#### Available data
━━━━━━━━━━━━━━━━

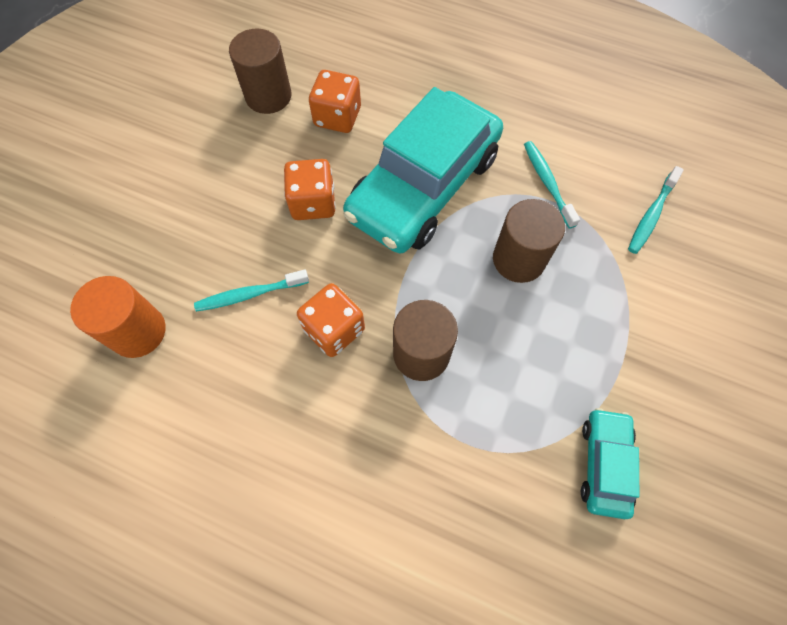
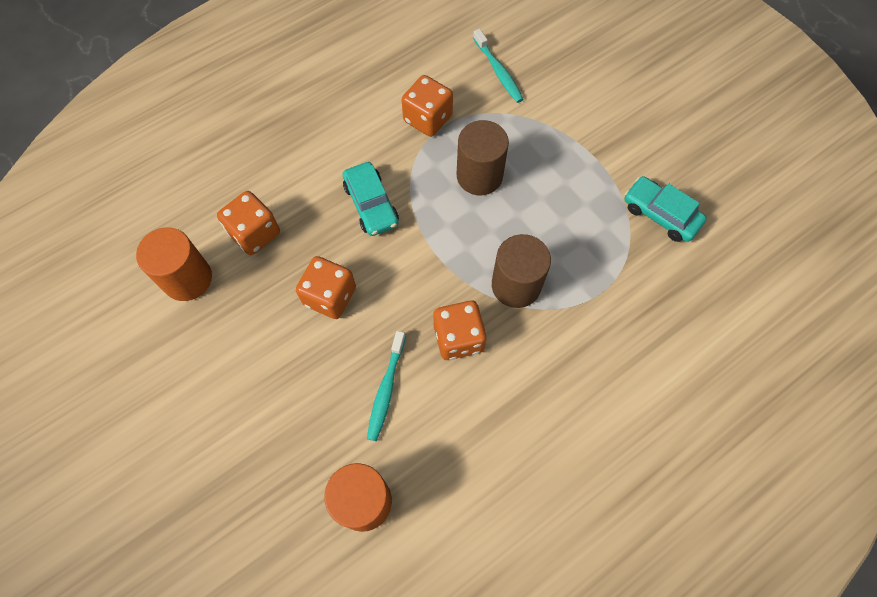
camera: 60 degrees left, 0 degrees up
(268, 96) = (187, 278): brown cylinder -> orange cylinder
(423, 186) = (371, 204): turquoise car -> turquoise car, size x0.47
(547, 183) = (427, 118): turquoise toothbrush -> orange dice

━━━━━━━━━━━━━━━━

#### Aim of the exercise
Give the number of lines in the data that contain the string "orange", and nothing else.

#### Task response
2